| Task brief |
All entries are to be quoted exactly; the images stay out of the copy.

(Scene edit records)
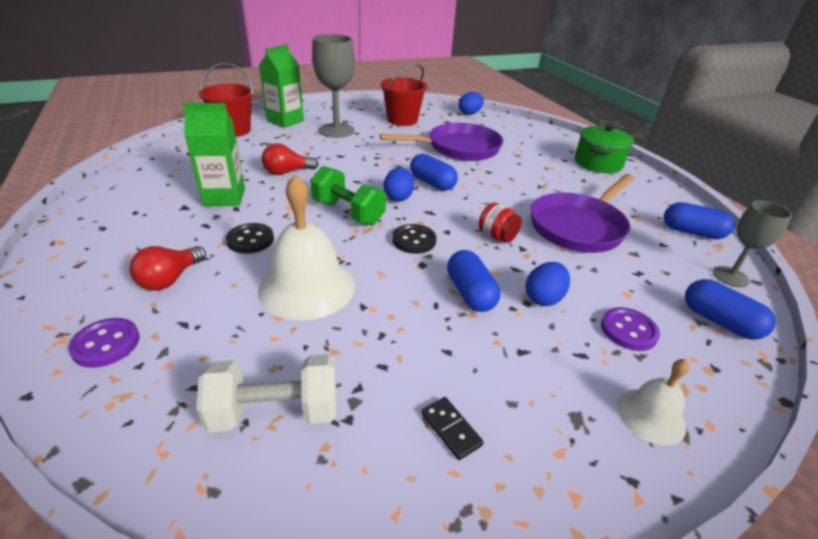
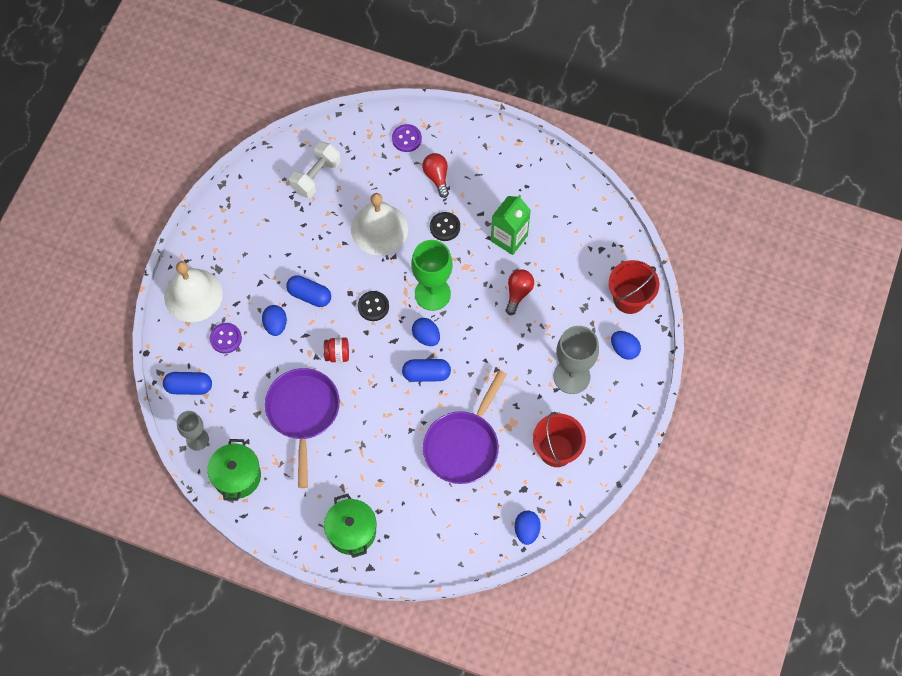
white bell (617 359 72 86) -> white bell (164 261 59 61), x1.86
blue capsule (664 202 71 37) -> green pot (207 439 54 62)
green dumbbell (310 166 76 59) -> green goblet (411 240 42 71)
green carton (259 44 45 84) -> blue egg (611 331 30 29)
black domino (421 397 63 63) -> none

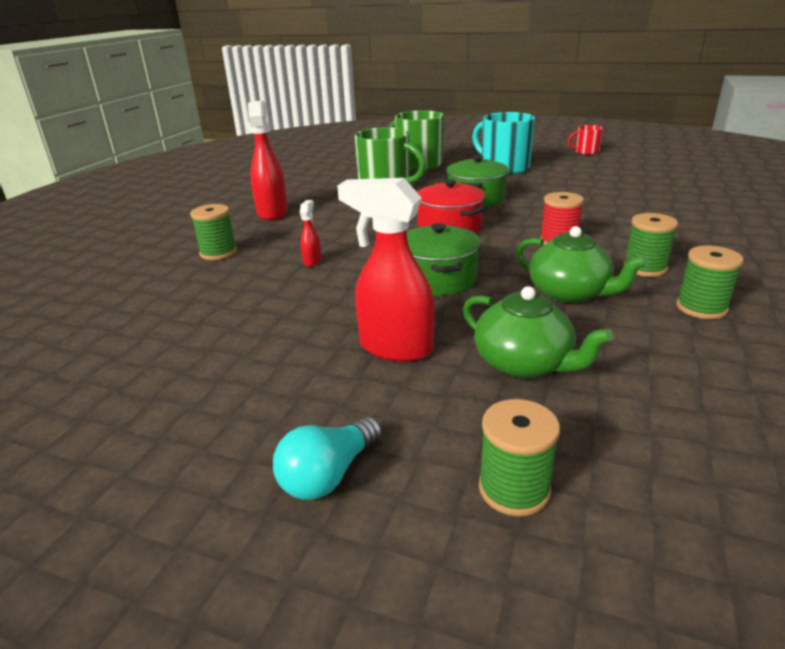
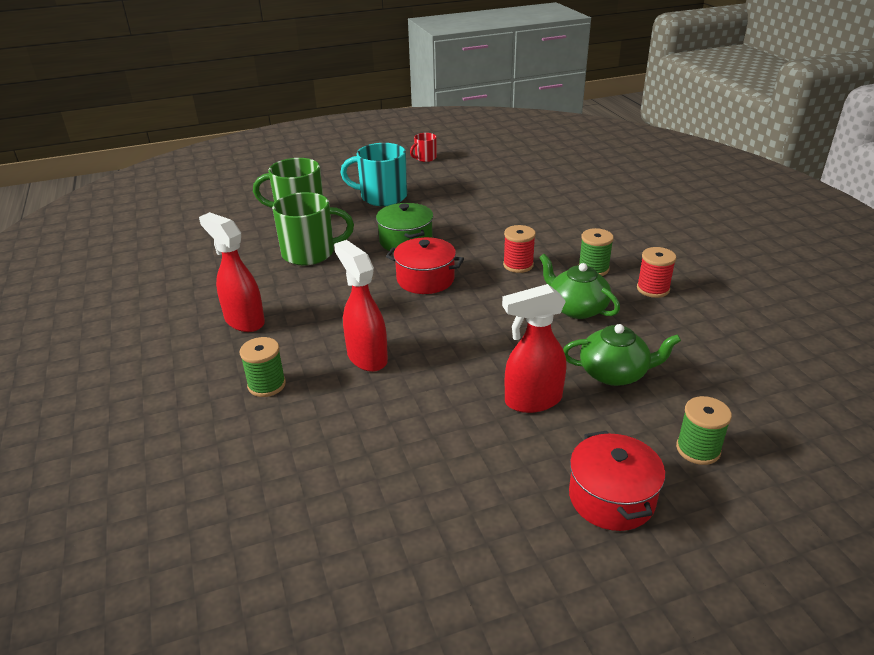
red spray bottle (300 200 21 67) -> red spray bottle (334 240 54 132), x2.13
green teapot (516 226 132 77) -> green teapot (539 254 81 65), 135 degrees counterclockwise
turquoise light bulb (273 417 109 83) -> red pot (569 431 96 100)
green spool (676 246 68 73) -> red spool (637 247 39 51)
green pot (407 223 74 73) -> none

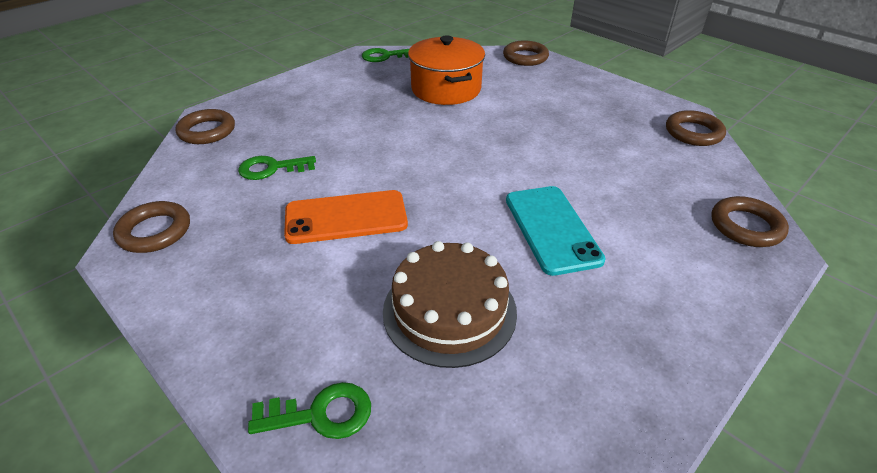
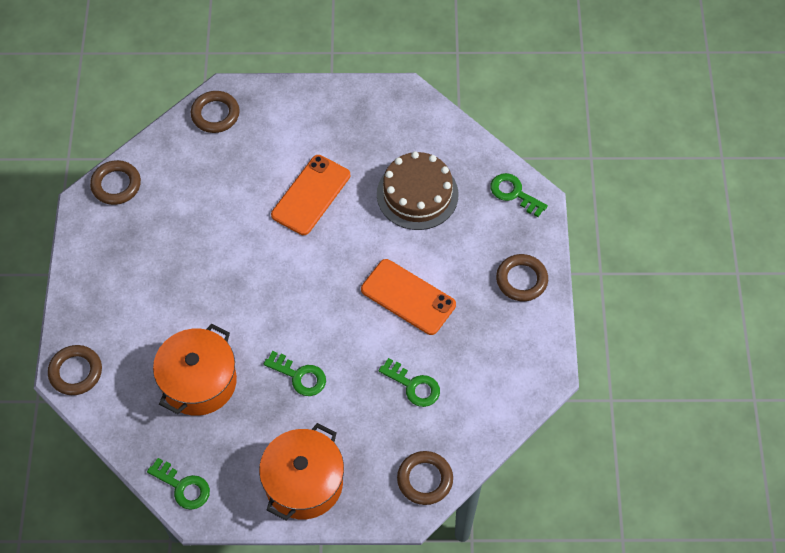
none -> orange pot (259 423 85 97)
none -> green key (264 351 62 45)
turquoise phone (506 186 100 90) -> orange phone (271 155 79 80)
brown ring (113 201 77 52) -> brown ring (496 254 52 47), relocated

| Solution for this problem |
white bell (617 359 72 86) -> white bell (164 261 59 61), x1.86
blue capsule (664 202 71 37) -> green pot (207 439 54 62)
green dumbbell (310 166 76 59) -> green goblet (411 240 42 71)
green carton (259 44 45 84) -> blue egg (611 331 30 29)
black domino (421 397 63 63) -> none

red spray bottle (300 200 21 67) -> red spray bottle (334 240 54 132), x2.13
green teapot (516 226 132 77) -> green teapot (539 254 81 65), 135 degrees counterclockwise
turquoise light bulb (273 417 109 83) -> red pot (569 431 96 100)
green spool (676 246 68 73) -> red spool (637 247 39 51)
green pot (407 223 74 73) -> none

none -> orange pot (259 423 85 97)
none -> green key (264 351 62 45)
turquoise phone (506 186 100 90) -> orange phone (271 155 79 80)
brown ring (113 201 77 52) -> brown ring (496 254 52 47), relocated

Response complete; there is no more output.